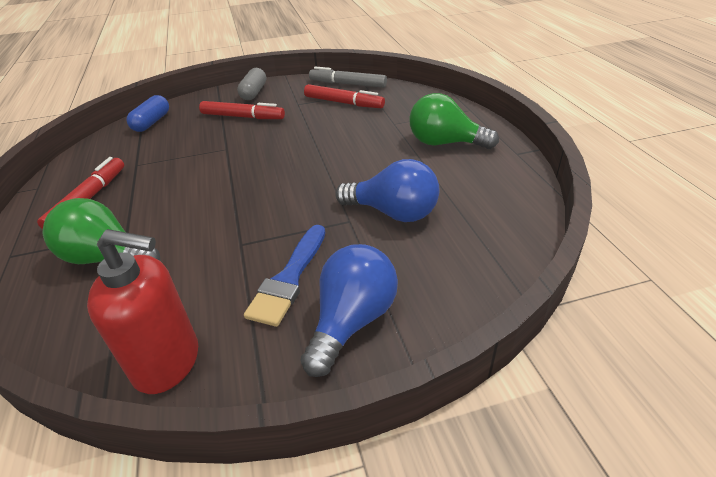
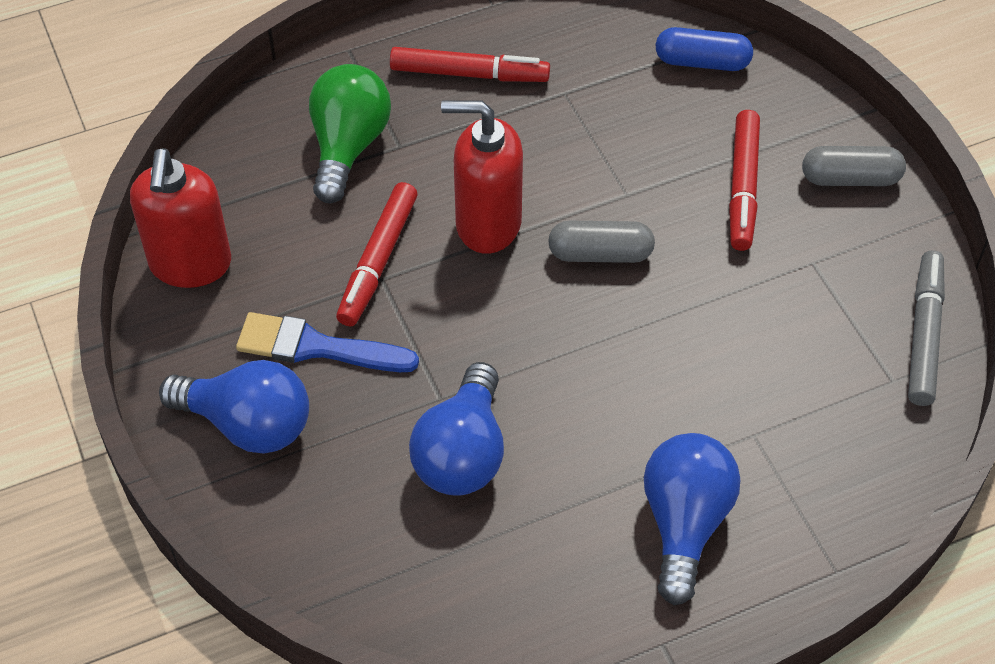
camera: 80 degrees right, 15 degrees up
red marker [304,84,385,108] -> red marker moved to [336,182,417,326]
green light bulb [409,93,499,149] -> blue light bulb [644,433,740,605]
none -> red soap dispenser [441,101,523,254]
none -> grey capsule [548,221,655,263]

- [Directions] The material above is to be transcribed exactly, with all pictures omitted.

- [Answer]
camera: 80 degrees right, 15 degrees up
red marker [304,84,385,108] -> red marker moved to [336,182,417,326]
green light bulb [409,93,499,149] -> blue light bulb [644,433,740,605]
none -> red soap dispenser [441,101,523,254]
none -> grey capsule [548,221,655,263]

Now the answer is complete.